• _Task directions_
Can you quote the lines below exactly, starting at the line with "CN2 pin 1: GND -> +5V" and going through the last one?

Edit tracking data:
++++++++

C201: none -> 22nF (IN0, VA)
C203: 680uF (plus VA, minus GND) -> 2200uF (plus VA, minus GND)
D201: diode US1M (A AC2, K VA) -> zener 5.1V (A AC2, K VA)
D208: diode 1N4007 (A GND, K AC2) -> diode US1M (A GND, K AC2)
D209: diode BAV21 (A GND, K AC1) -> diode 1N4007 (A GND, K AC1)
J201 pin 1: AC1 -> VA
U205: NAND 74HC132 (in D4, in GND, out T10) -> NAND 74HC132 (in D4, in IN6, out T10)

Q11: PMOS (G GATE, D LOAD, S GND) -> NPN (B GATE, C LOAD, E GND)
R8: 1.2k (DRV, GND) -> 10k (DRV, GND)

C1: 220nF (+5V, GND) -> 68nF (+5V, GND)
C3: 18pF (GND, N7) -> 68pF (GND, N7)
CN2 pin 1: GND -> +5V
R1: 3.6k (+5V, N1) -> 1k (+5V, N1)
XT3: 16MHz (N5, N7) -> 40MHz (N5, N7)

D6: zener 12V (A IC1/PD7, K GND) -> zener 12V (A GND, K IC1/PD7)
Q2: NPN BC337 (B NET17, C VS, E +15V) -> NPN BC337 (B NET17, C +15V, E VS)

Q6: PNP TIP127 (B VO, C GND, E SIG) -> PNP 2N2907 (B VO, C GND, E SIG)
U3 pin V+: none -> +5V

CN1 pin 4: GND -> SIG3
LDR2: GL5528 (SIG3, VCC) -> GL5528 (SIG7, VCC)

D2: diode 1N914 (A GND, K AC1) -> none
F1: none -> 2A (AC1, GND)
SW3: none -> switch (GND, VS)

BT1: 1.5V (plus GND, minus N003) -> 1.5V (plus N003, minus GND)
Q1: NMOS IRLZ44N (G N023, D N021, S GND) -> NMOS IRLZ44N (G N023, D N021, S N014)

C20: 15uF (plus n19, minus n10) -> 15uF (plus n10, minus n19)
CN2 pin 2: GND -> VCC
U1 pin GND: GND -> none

++++++++

• _Answer box_
CN2 pin 1: GND -> +5V
R1: 3.6k (+5V, N1) -> 1k (+5V, N1)
XT3: 16MHz (N5, N7) -> 40MHz (N5, N7)

D6: zener 12V (A IC1/PD7, K GND) -> zener 12V (A GND, K IC1/PD7)
Q2: NPN BC337 (B NET17, C VS, E +15V) -> NPN BC337 (B NET17, C +15V, E VS)

Q6: PNP TIP127 (B VO, C GND, E SIG) -> PNP 2N2907 (B VO, C GND, E SIG)
U3 pin V+: none -> +5V

CN1 pin 4: GND -> SIG3
LDR2: GL5528 (SIG3, VCC) -> GL5528 (SIG7, VCC)

D2: diode 1N914 (A GND, K AC1) -> none
F1: none -> 2A (AC1, GND)
SW3: none -> switch (GND, VS)

BT1: 1.5V (plus GND, minus N003) -> 1.5V (plus N003, minus GND)
Q1: NMOS IRLZ44N (G N023, D N021, S GND) -> NMOS IRLZ44N (G N023, D N021, S N014)

C20: 15uF (plus n19, minus n10) -> 15uF (plus n10, minus n19)
CN2 pin 2: GND -> VCC
U1 pin GND: GND -> none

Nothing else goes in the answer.